[Data to examine]
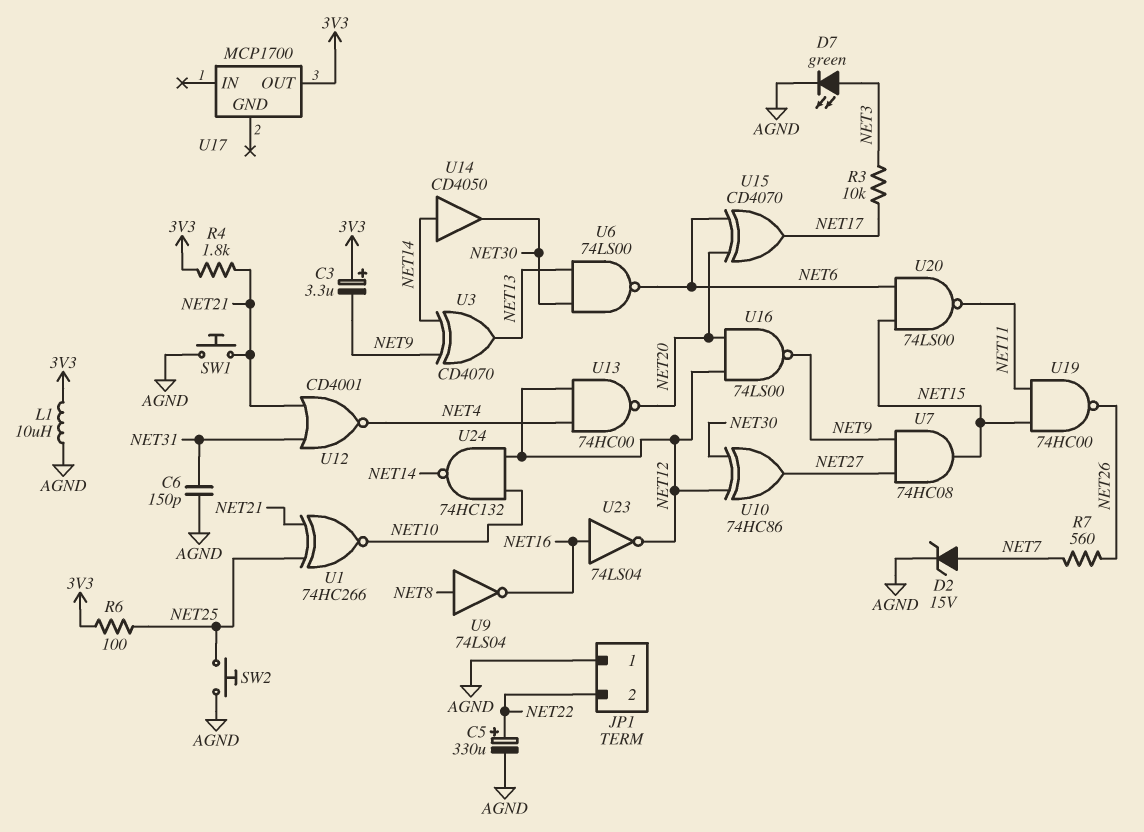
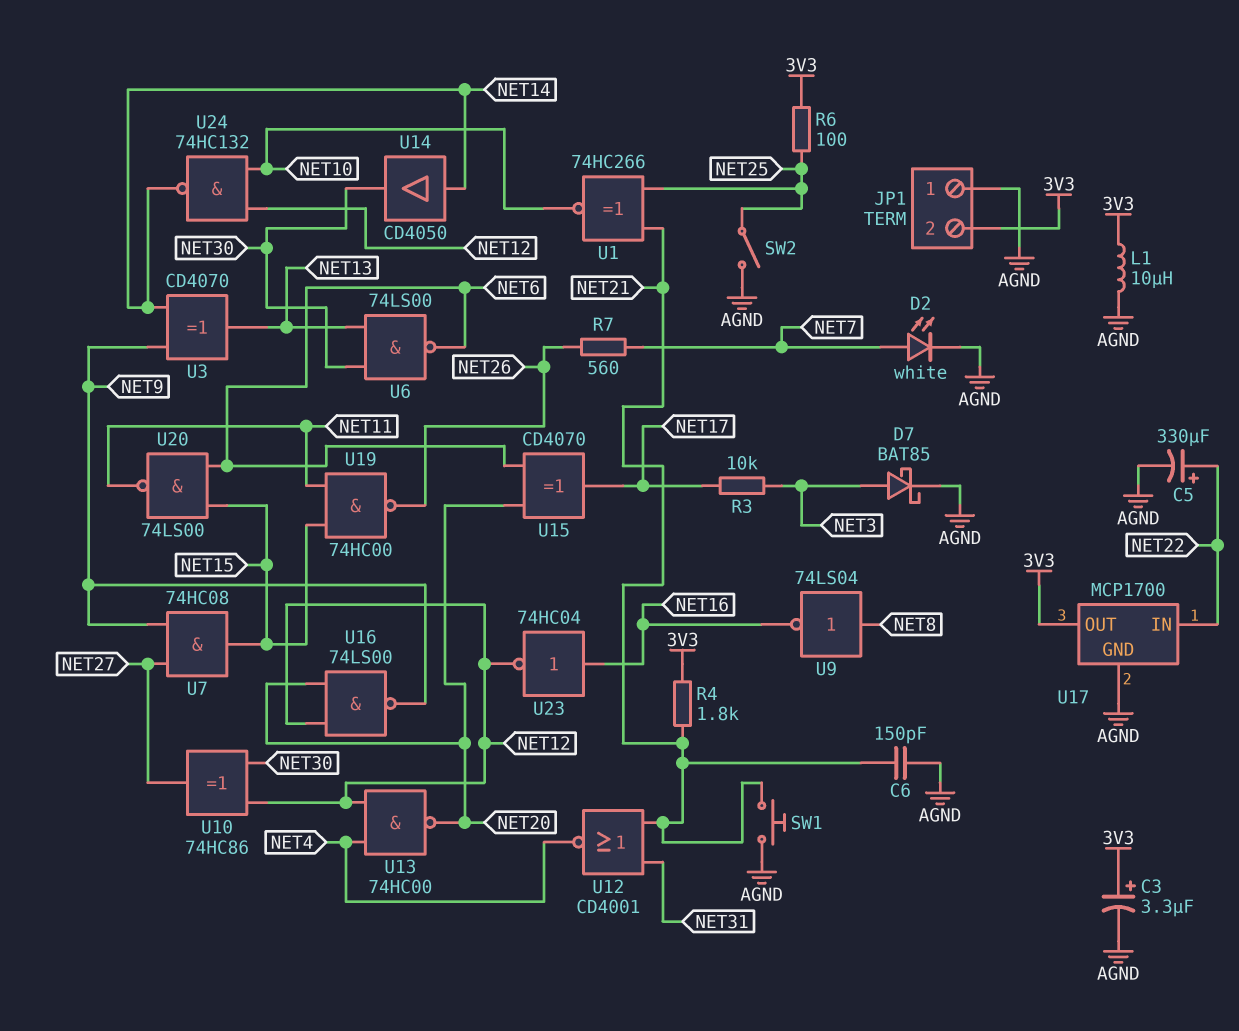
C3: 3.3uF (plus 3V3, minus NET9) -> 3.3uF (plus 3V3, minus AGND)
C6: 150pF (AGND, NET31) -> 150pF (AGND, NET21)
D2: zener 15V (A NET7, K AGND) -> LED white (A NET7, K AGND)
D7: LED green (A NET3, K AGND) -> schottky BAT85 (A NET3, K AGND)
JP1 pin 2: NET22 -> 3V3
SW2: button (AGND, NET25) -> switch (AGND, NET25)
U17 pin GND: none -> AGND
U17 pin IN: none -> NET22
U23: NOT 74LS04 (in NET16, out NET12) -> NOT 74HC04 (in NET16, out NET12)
[/Data to examine]
[Data to examine]
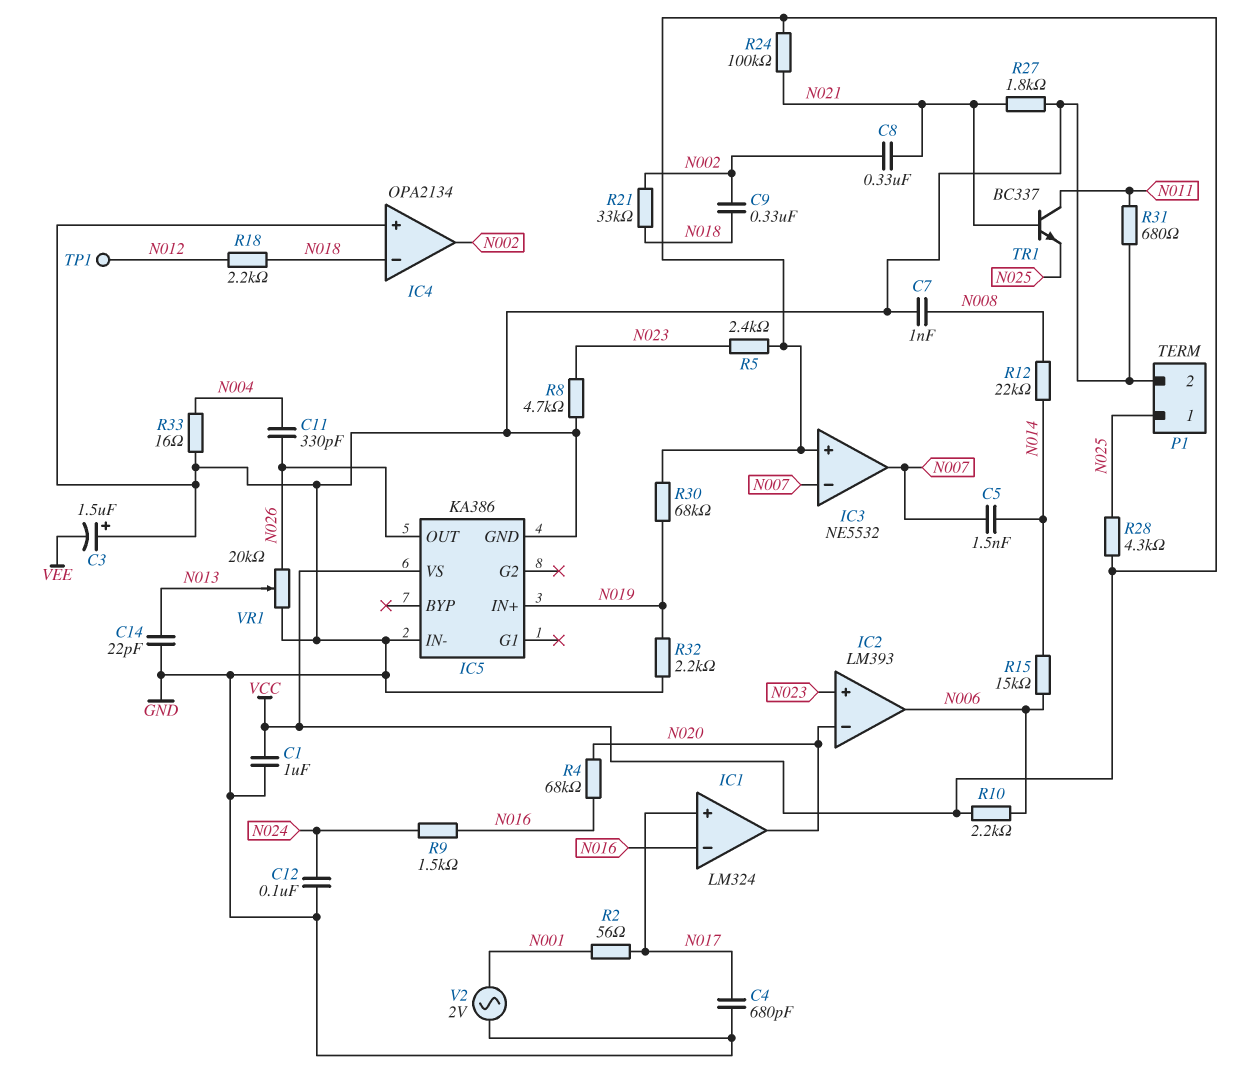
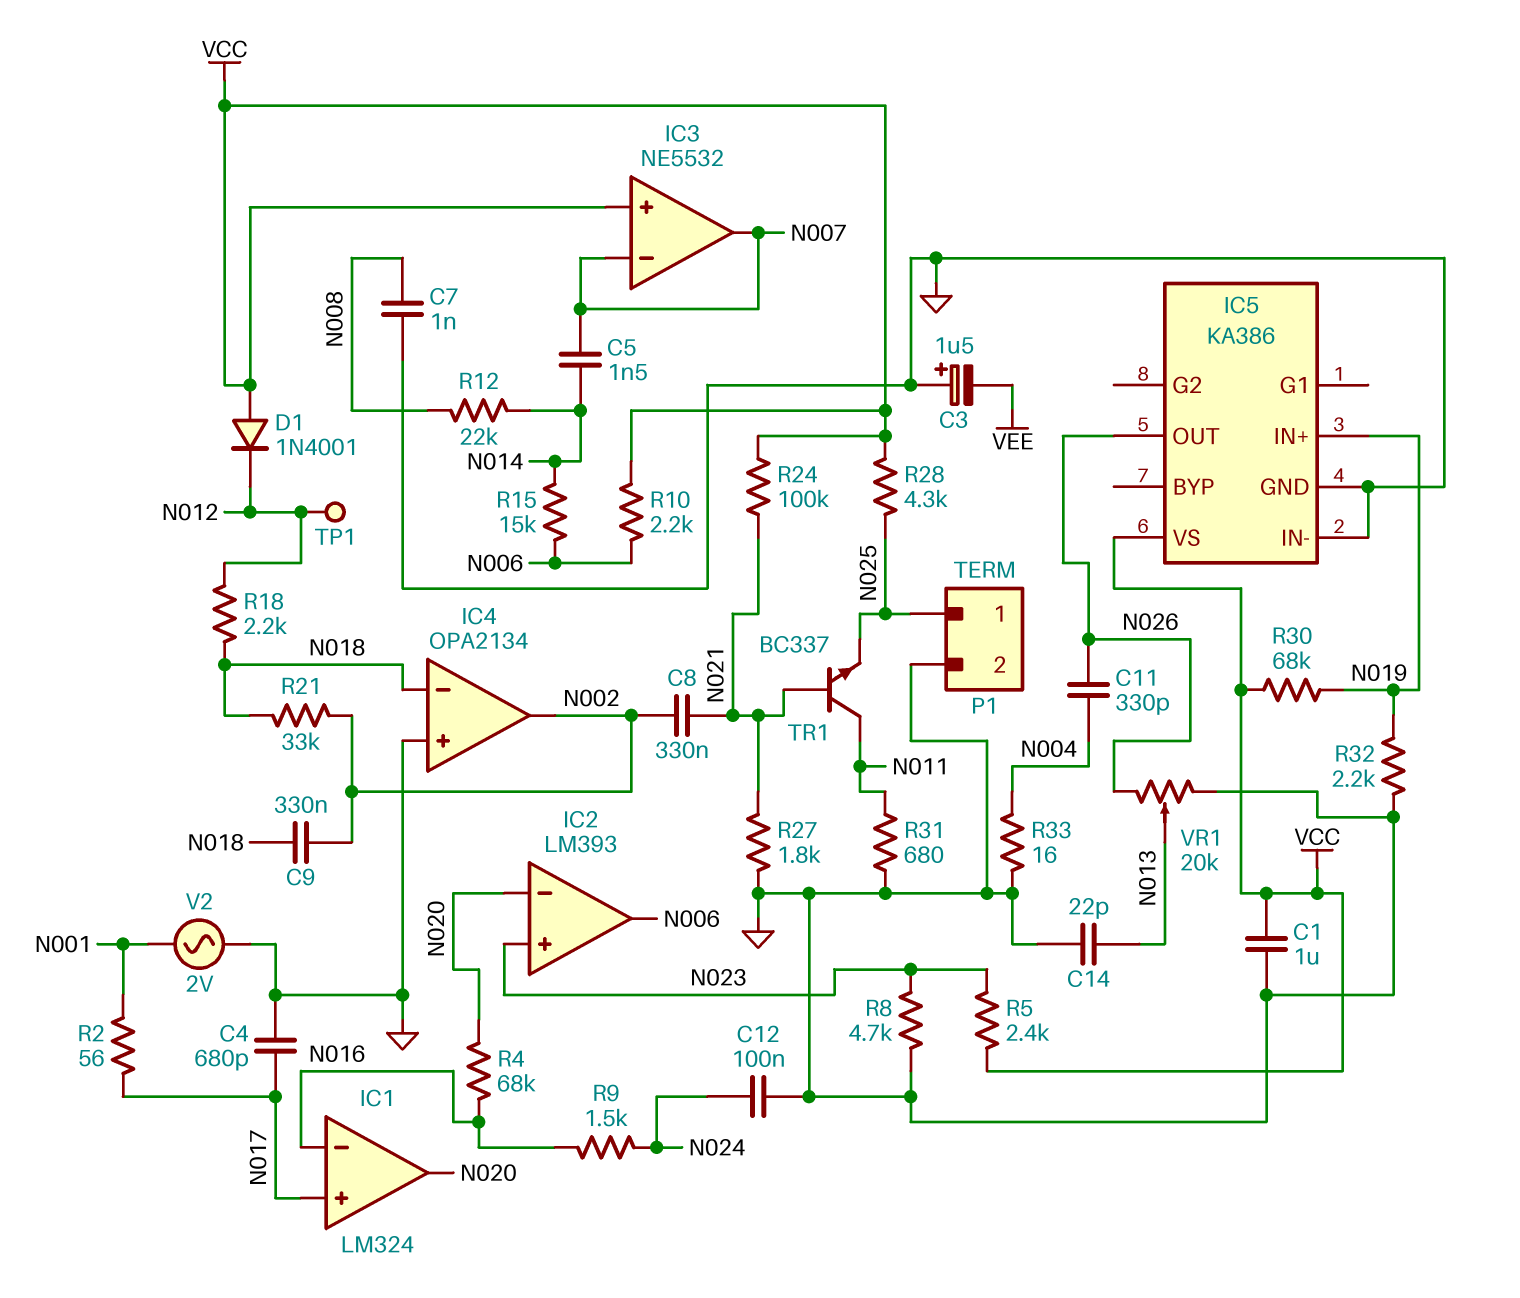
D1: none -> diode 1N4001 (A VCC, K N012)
[/Data to examine]
* Work to complete *
Above are the records; repeat exactly the lines from the one holding "SW2: button (AGND, NET25)" down to the one holding "U23: NOT 74LS04", end lines included.

* Task answer *
SW2: button (AGND, NET25) -> switch (AGND, NET25)
U17 pin GND: none -> AGND
U17 pin IN: none -> NET22
U23: NOT 74LS04 (in NET16, out NET12) -> NOT 74HC04 (in NET16, out NET12)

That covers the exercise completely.